* _EXERCISE OBJECTIVE_:
Omit every picture. Return all other data as it stands.

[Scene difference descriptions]
+ + + + +
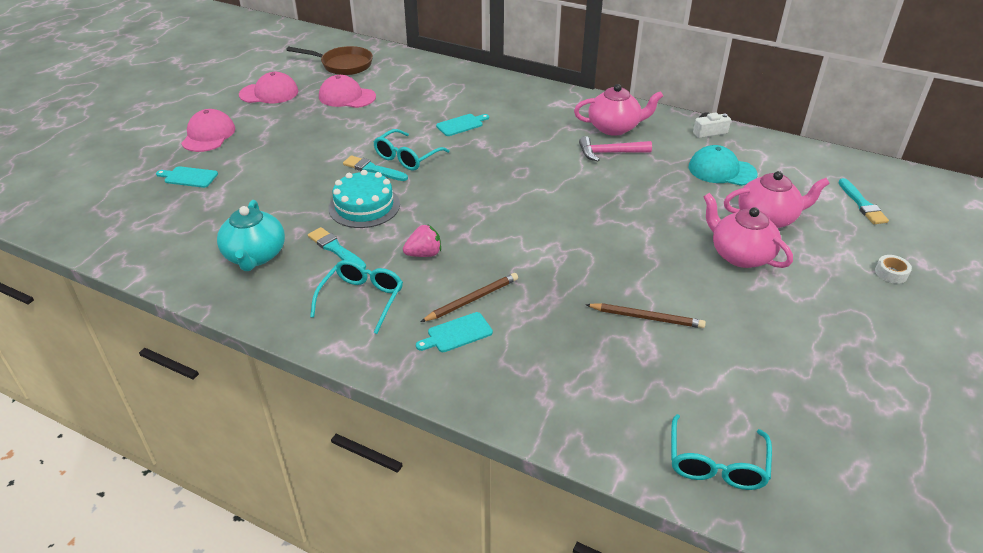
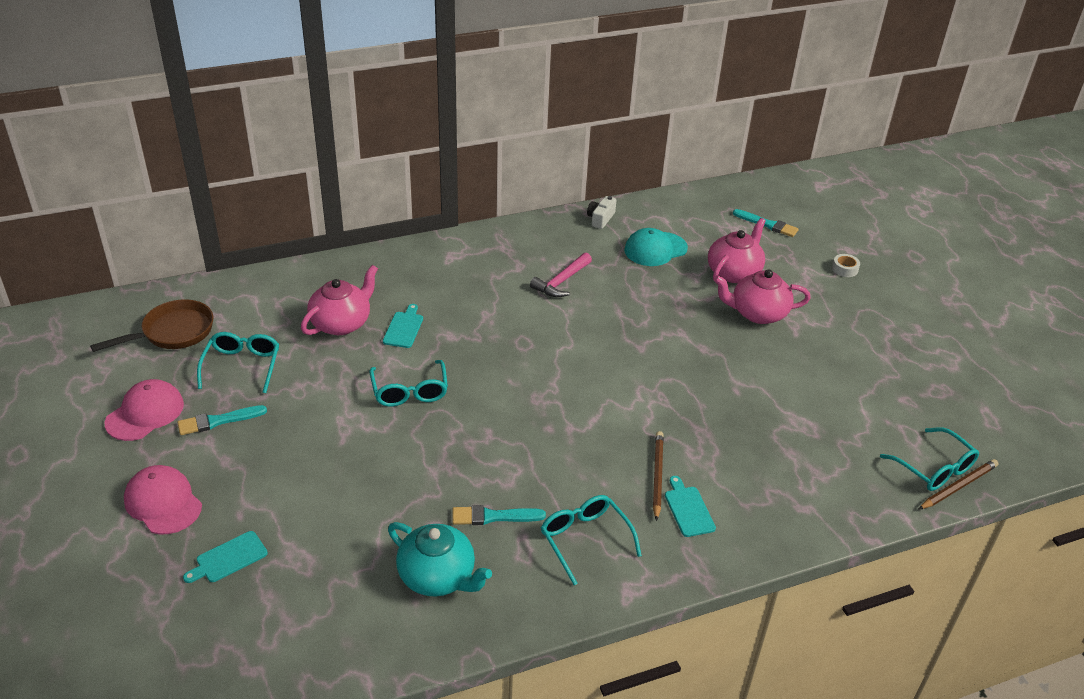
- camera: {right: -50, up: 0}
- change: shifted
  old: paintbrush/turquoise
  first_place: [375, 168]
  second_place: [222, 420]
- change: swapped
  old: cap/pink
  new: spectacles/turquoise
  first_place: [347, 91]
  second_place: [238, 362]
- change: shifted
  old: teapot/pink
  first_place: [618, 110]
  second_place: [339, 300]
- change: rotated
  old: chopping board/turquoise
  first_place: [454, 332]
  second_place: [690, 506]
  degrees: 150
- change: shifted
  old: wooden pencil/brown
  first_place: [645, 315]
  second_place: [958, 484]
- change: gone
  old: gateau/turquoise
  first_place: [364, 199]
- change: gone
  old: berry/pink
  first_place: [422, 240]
+ + + + +
* _SOLUTION_:
- camera: {right: -50, up: 0}
- change: shifted
  old: paintbrush/turquoise
  first_place: [375, 168]
  second_place: [222, 420]
- change: swapped
  old: cap/pink
  new: spectacles/turquoise
  first_place: [347, 91]
  second_place: [238, 362]
- change: shifted
  old: teapot/pink
  first_place: [618, 110]
  second_place: [339, 300]
- change: rotated
  old: chopping board/turquoise
  first_place: [454, 332]
  second_place: [690, 506]
  degrees: 150
- change: shifted
  old: wooden pencil/brown
  first_place: [645, 315]
  second_place: [958, 484]
- change: gone
  old: gateau/turquoise
  first_place: [364, 199]
- change: gone
  old: berry/pink
  first_place: [422, 240]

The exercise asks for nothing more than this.